Lines below that hold the word "plane" must be copied in full.

--- DATASET ENTRIES ---
########

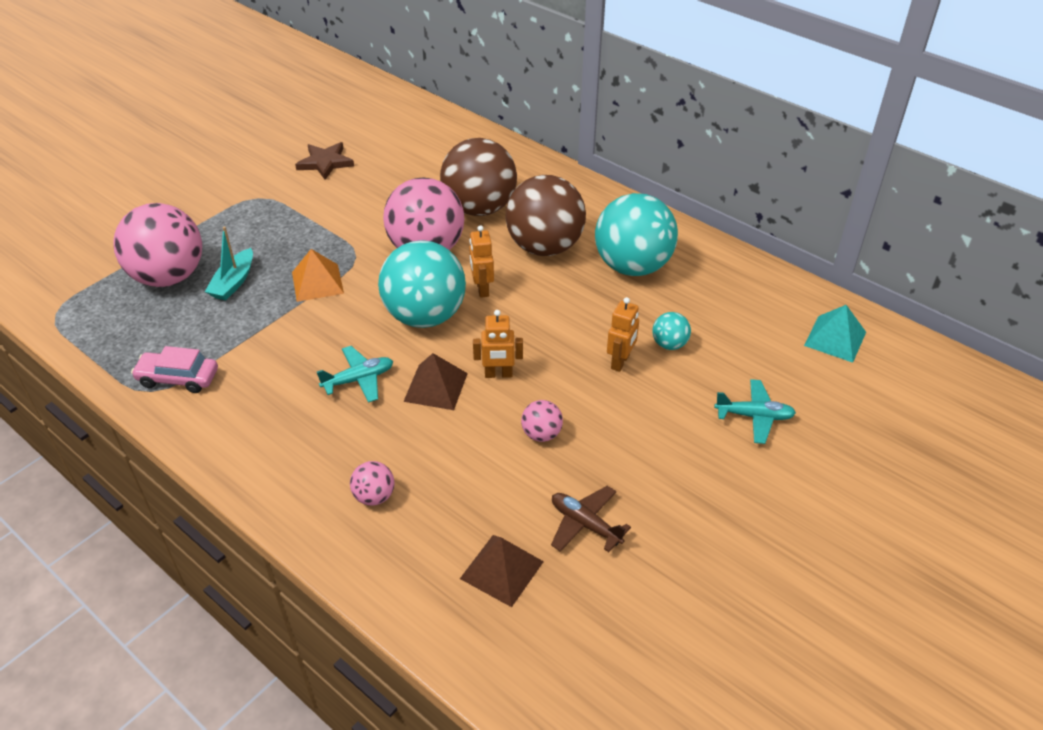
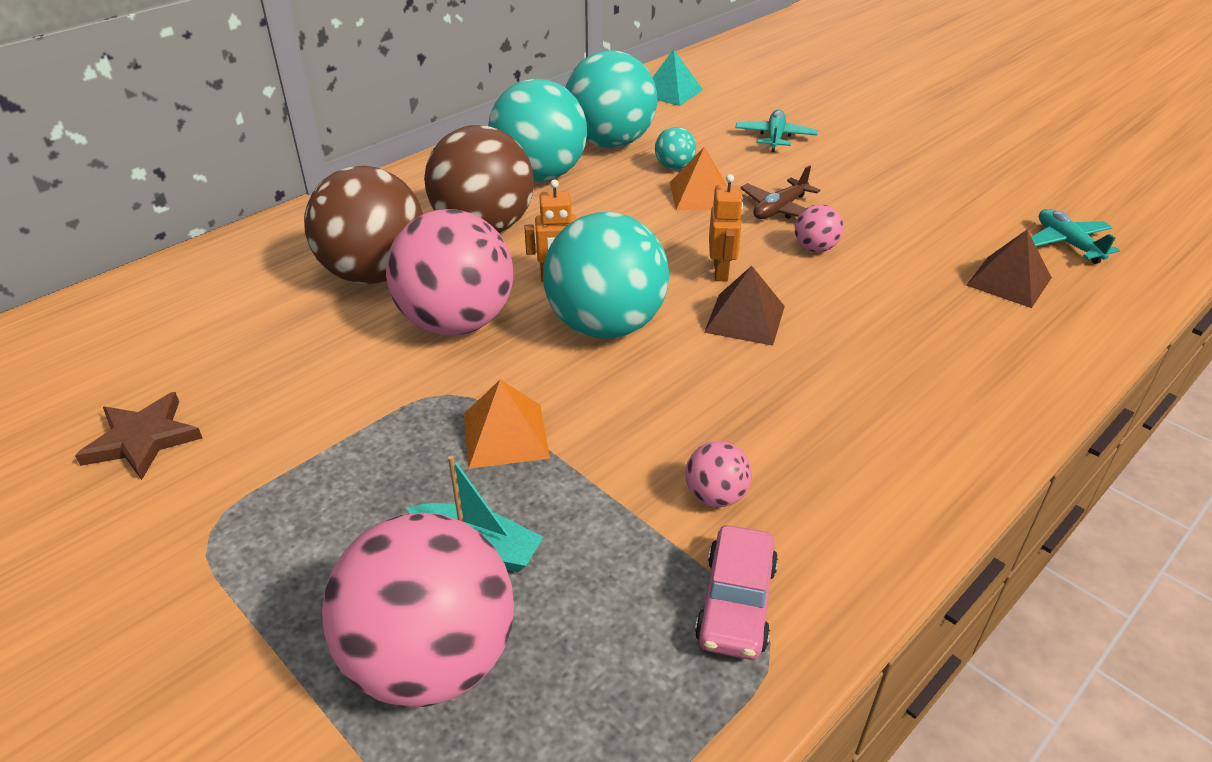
camera: 85 degrees left, 5 degrees down
(359, 379) = (733, 385): turquoise plane -> turquoise plane (1067, 243)
(374, 496) = (938, 368): pink ball -> pink ball (715, 496)
(585, 524) = (933, 231): brown plane -> brown plane (779, 209)
(620, 362) = (700, 195): orange robot -> orange pyramid
(704, 302) = (610, 143): none -> turquoise ball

########

--- RESULT OF THIS TASK ---
(359, 379) = (733, 385): turquoise plane -> turquoise plane (1067, 243)
(585, 524) = (933, 231): brown plane -> brown plane (779, 209)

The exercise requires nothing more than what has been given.